* Records shown
········
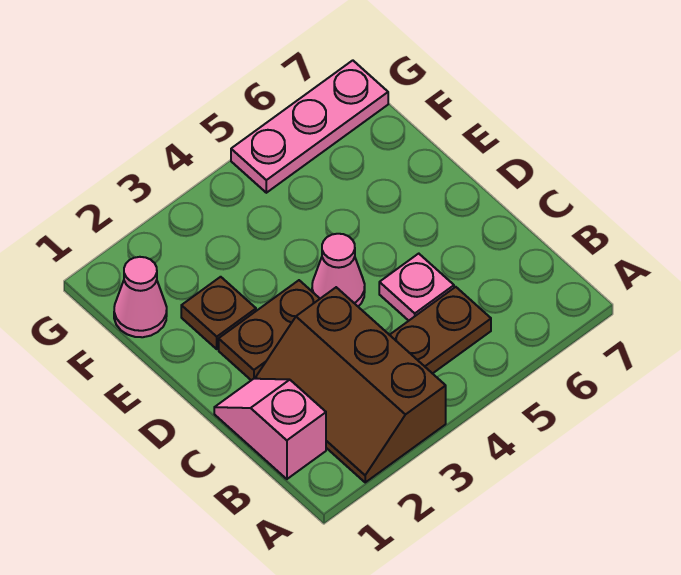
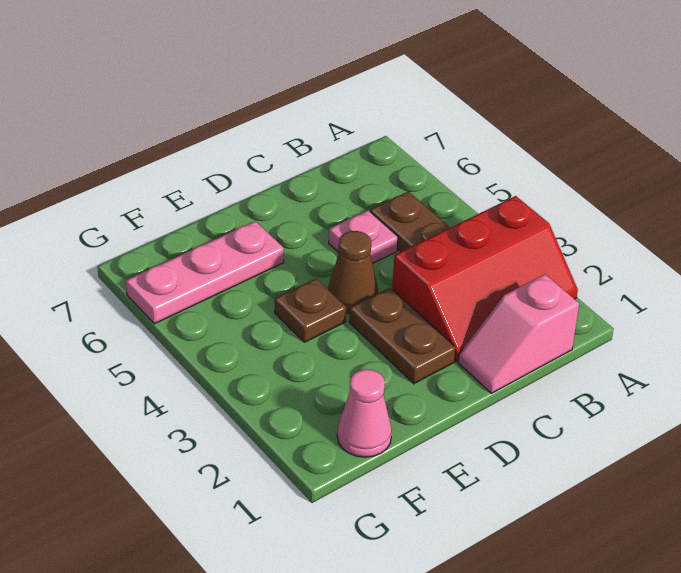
brown 2x3 slope [256,287,446,482] -> red 2x3 slope [392,196,578,361]
pink 1x1 cone [312,234,365,306] -> brown 1x1 cone [328,231,378,314]
brown 1x1 plate [181,277,256,349] -> brown 1x1 plate moved to [275,279,346,342]
pink 1x3 plate [231,60,388,193] -> pink 1x3 plate turned to [126,221,284,324]

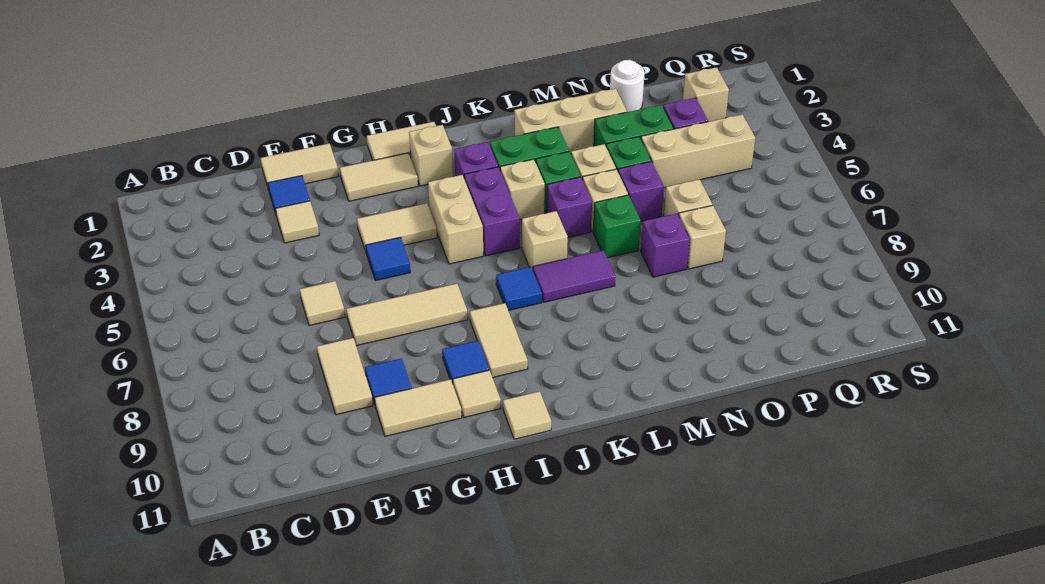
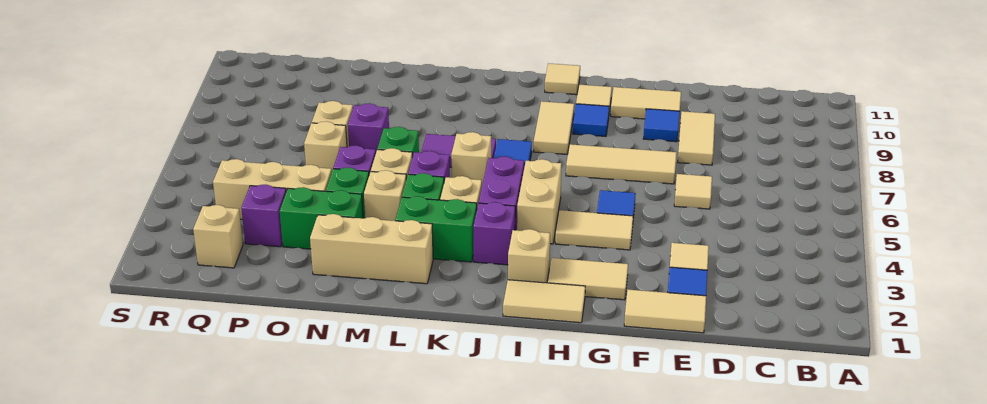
white 1x1 round brick [610,60,645,112] -> none

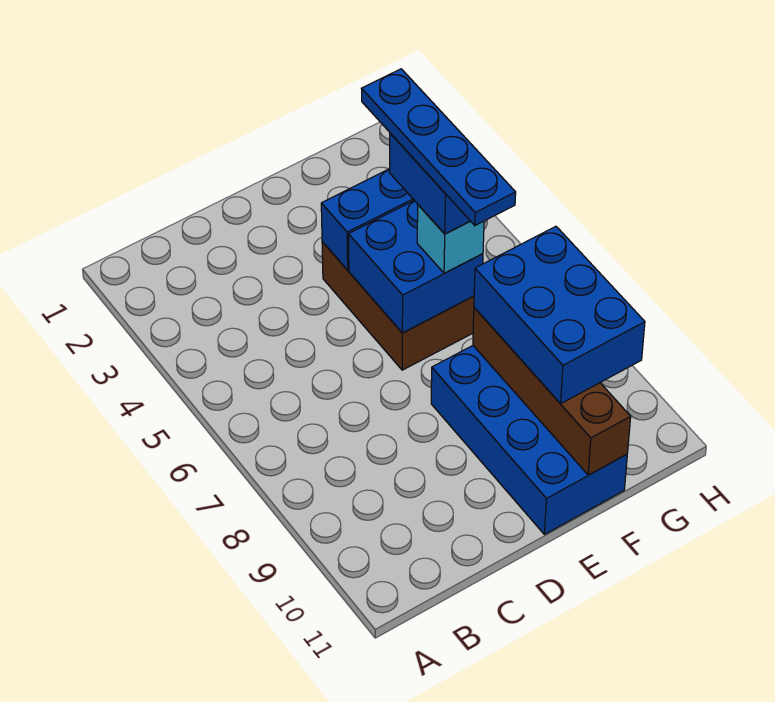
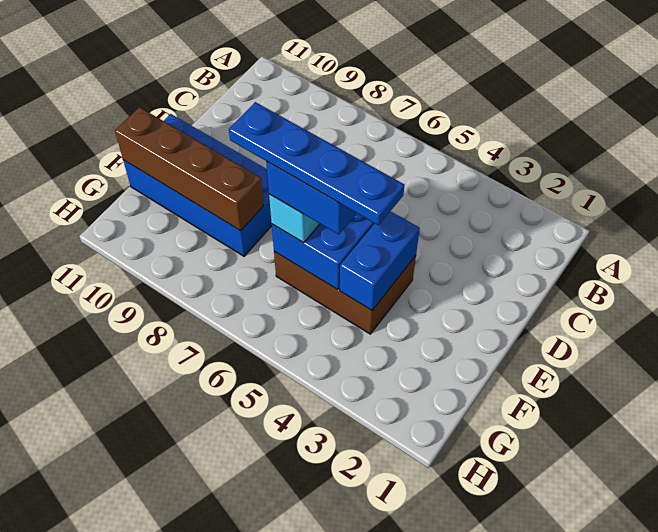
blue 2x3 brick [474,226,645,404] -> none

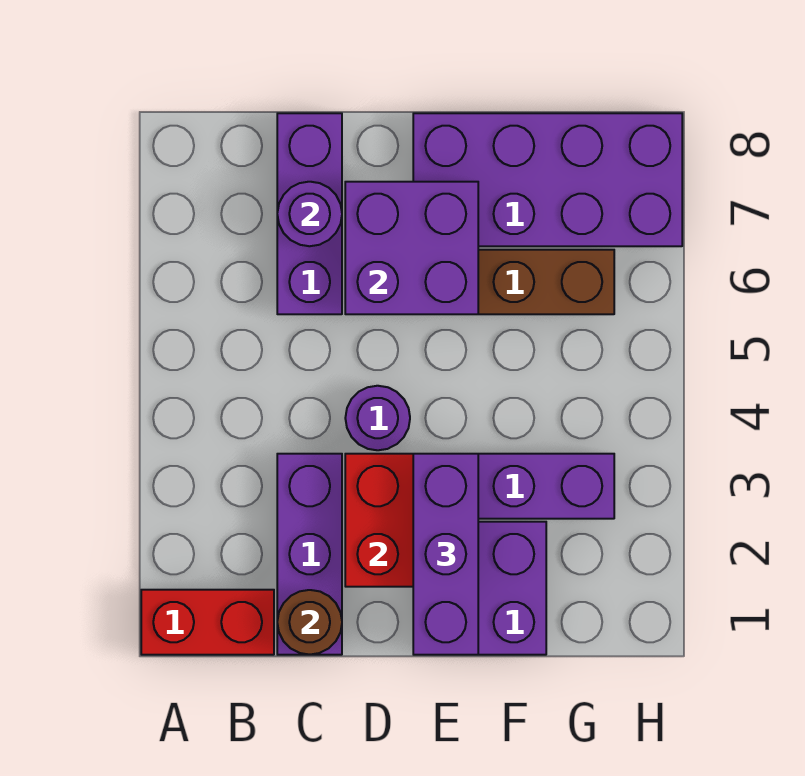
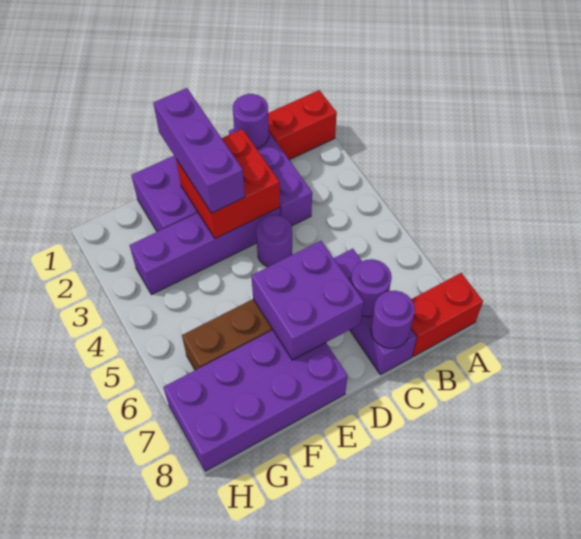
none -> red 1x2 brick [411,273,483,356]
brown 1x1 round brick [277,590,342,655] -> purple 1x1 round brick [233,94,269,148]
none -> purple 1x1 round brick [371,291,415,348]

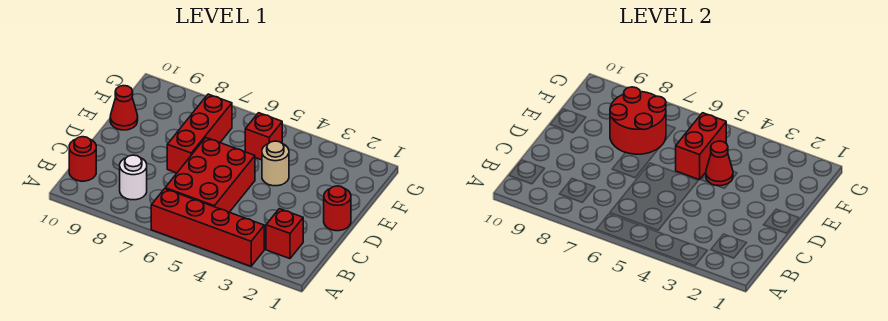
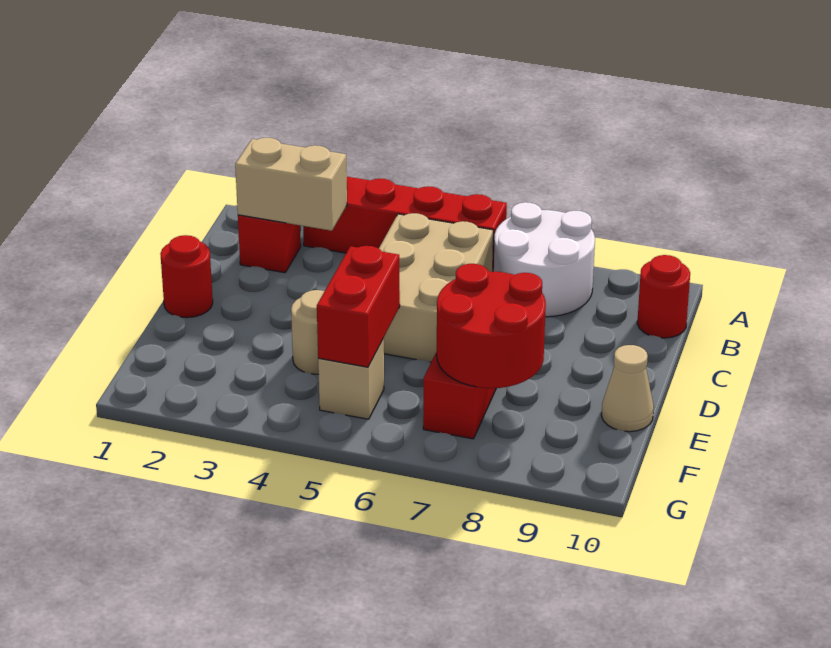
none -> tan 1x2 brick [235,138,347,231]
red 2x3 brick [165,138,255,212] -> tan 2x3 brick [379,213,493,362]
white 1x1 round brick [120,155,147,200] -> white 2x2 round brick [494,202,595,317]
red 1x1 cone [706,141,733,186] -> none
red 1x1 cone [110,86,138,130] -> tan 1x1 cone [601,345,654,432]
red 1x1 brick [245,113,282,160] -> tan 1x1 brick [318,339,384,419]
········
* What is being asked
Locate all lines in the listing above with the word "plate". Copy them.

* Exercise response
brown 1x1 plate [181,277,256,349] -> brown 1x1 plate moved to [275,279,346,342]
pink 1x3 plate [231,60,388,193] -> pink 1x3 plate turned to [126,221,284,324]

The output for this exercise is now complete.